[Opening Information provided section]
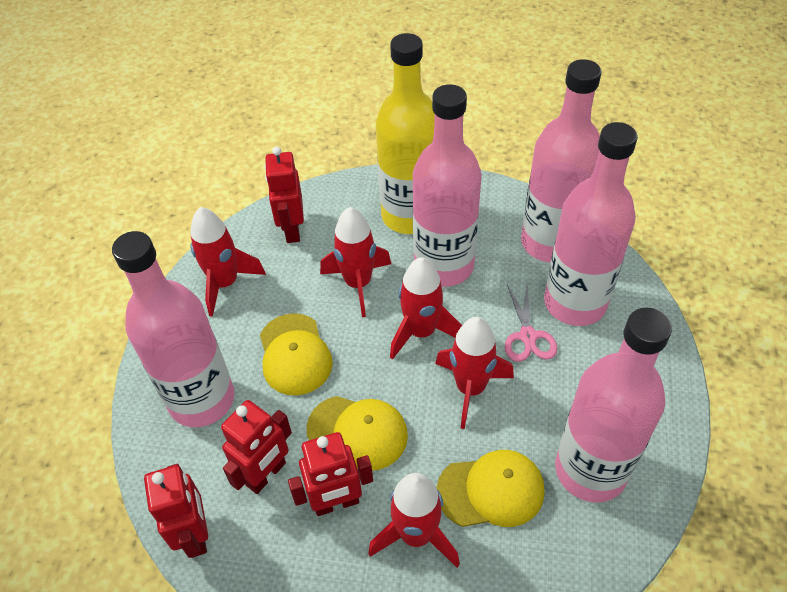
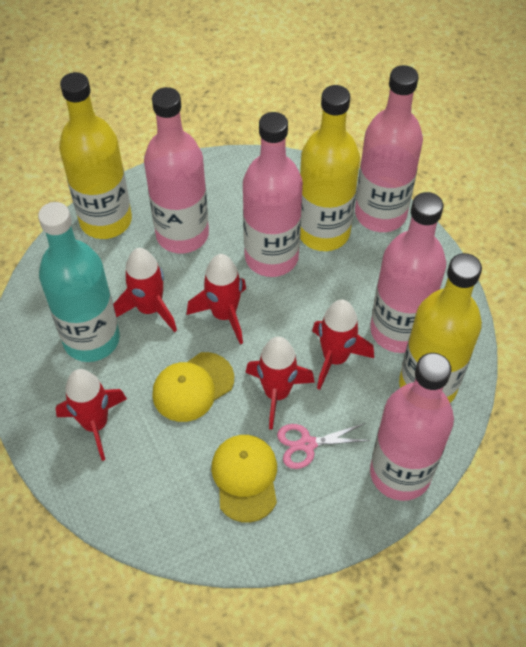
red robot: 4 -> 0
turquoise bottle: 0 -> 1
yellow bottle: 1 -> 3
yellow cap: 3 -> 2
[Closing Information provided section]
- [Task instructions] Copy out the whole listing word for word, except for any picture it includes.

- [Exercise answer]
red robot: 4 -> 0
turquoise bottle: 0 -> 1
yellow bottle: 1 -> 3
yellow cap: 3 -> 2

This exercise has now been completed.